Image sets with object changes
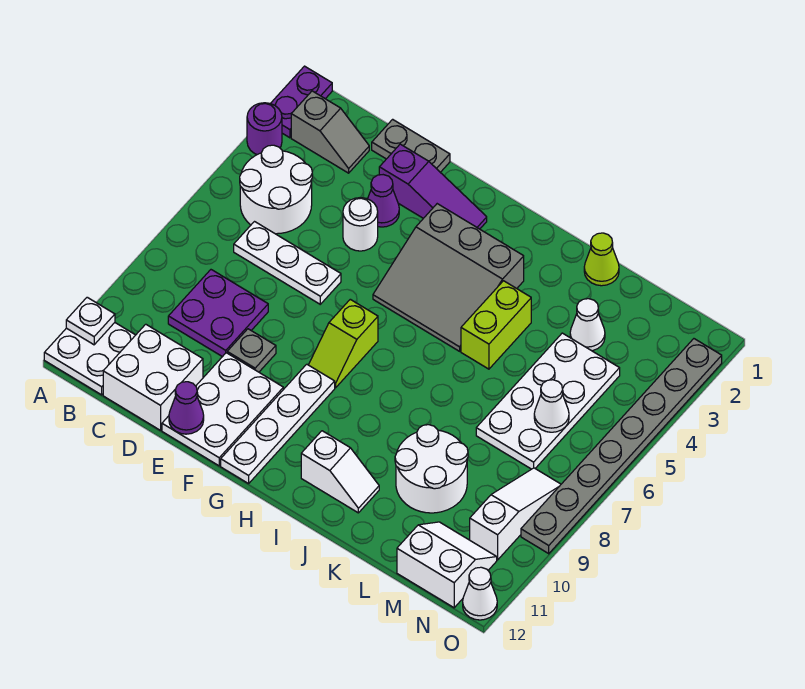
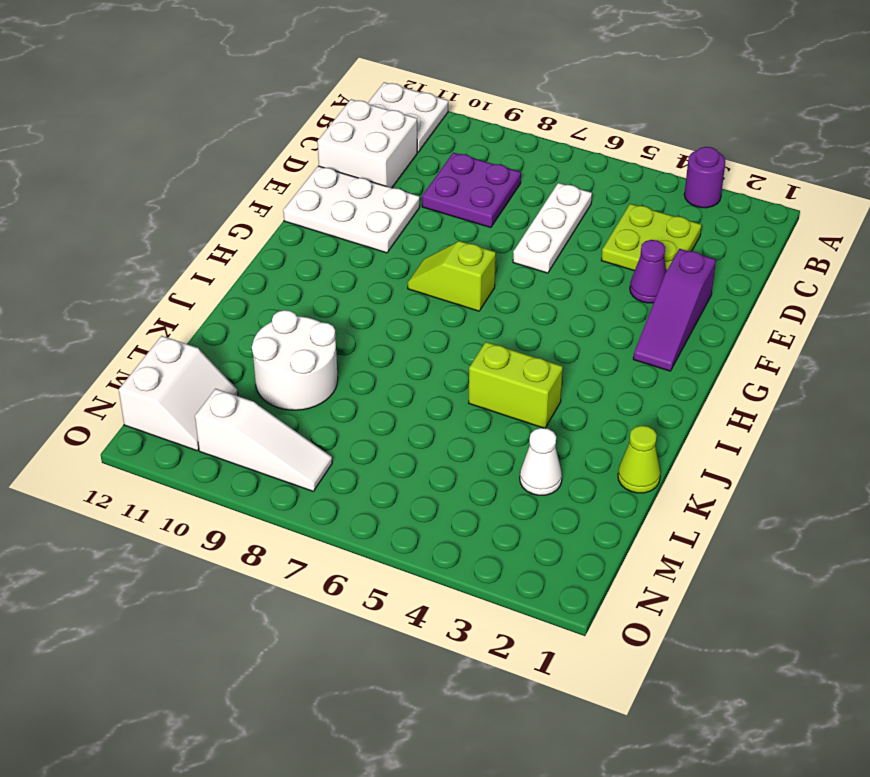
lime plate C3:D4 level 1 -> white round brick B4:C5 level 1
none -> purple plate A1:A2 level 1
none -> grey slope B2:C2 level 1 top B
none -> grey plate D1:E1 level 1
none -> white round brick E4 level 1

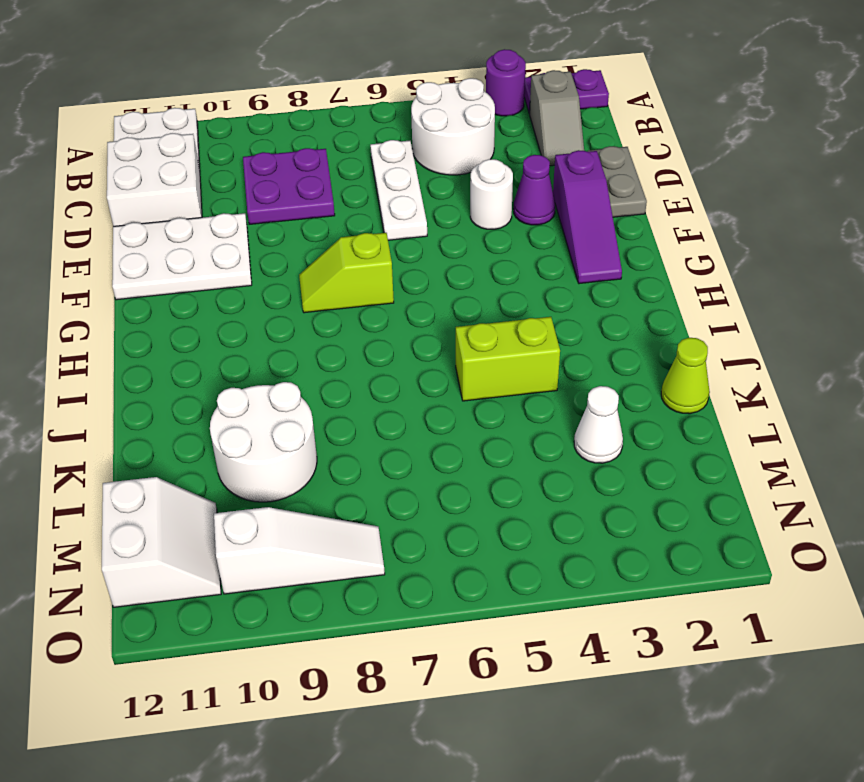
none -> grey plate E9 level 1
none -> grey slope G3:I5 level 1 top 3
none -> white plate G9:G12 level 1
none -> white slope I11:J11 level 1 top I

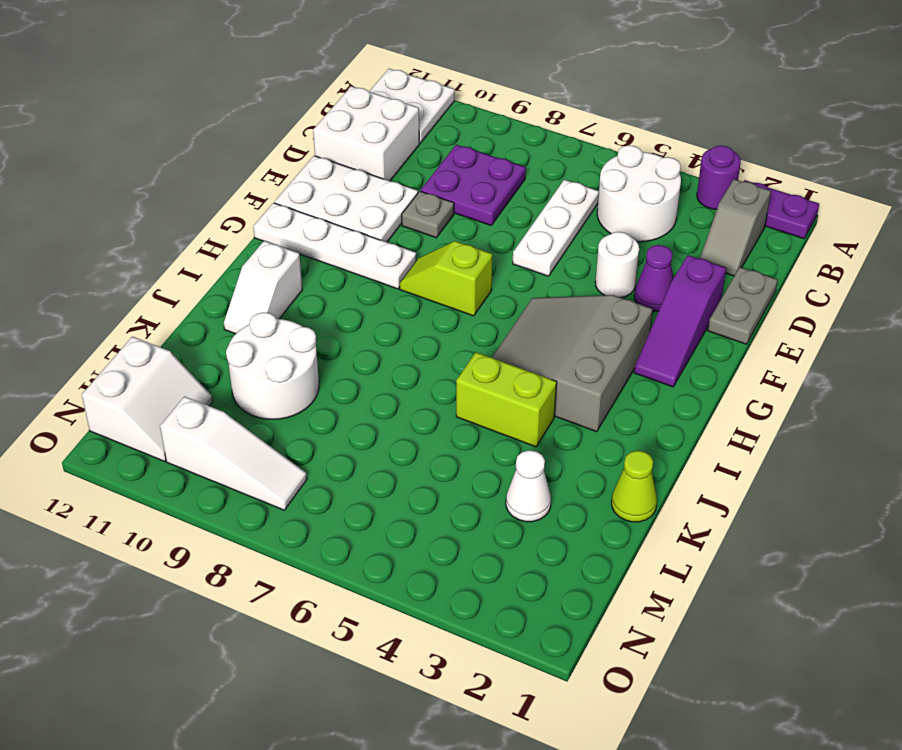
none -> white plate L4:M7 level 1
none -> grey plate O2:O9 level 1
none -> white cone O12 level 1
none -> white plate A11 level 2

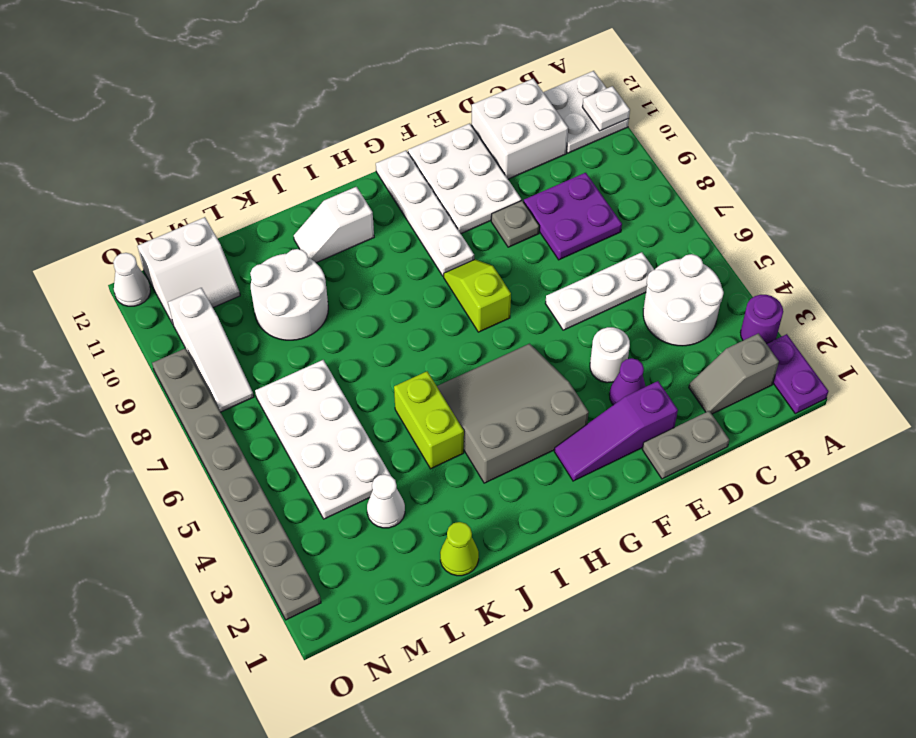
none -> purple cone E12 level 2
none -> white cone M6 level 2

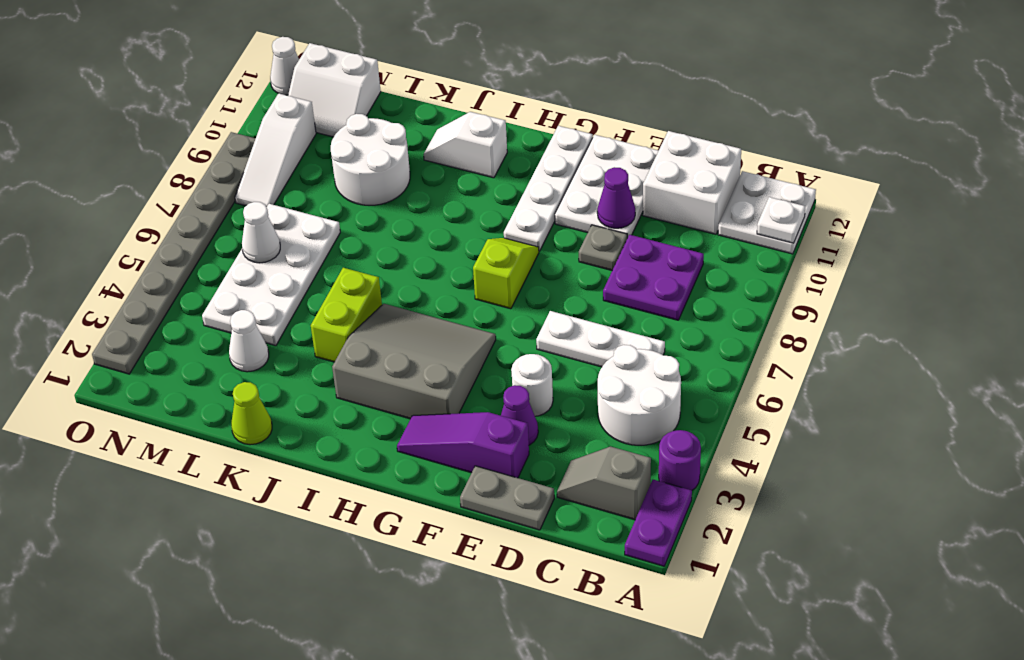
purple cone E10 level 2 -> purple cone E12 level 2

Work required: Every record must be copied exactly, with images dropped from the result.

Written reply:
lime plate C3:D4 level 1 -> white round brick B4:C5 level 1
none -> purple plate A1:A2 level 1
none -> grey slope B2:C2 level 1 top B
none -> grey plate D1:E1 level 1
none -> white round brick E4 level 1

none -> grey plate E9 level 1
none -> grey slope G3:I5 level 1 top 3
none -> white plate G9:G12 level 1
none -> white slope I11:J11 level 1 top I

none -> white plate L4:M7 level 1
none -> grey plate O2:O9 level 1
none -> white cone O12 level 1
none -> white plate A11 level 2

none -> purple cone E12 level 2
none -> white cone M6 level 2

purple cone E10 level 2 -> purple cone E12 level 2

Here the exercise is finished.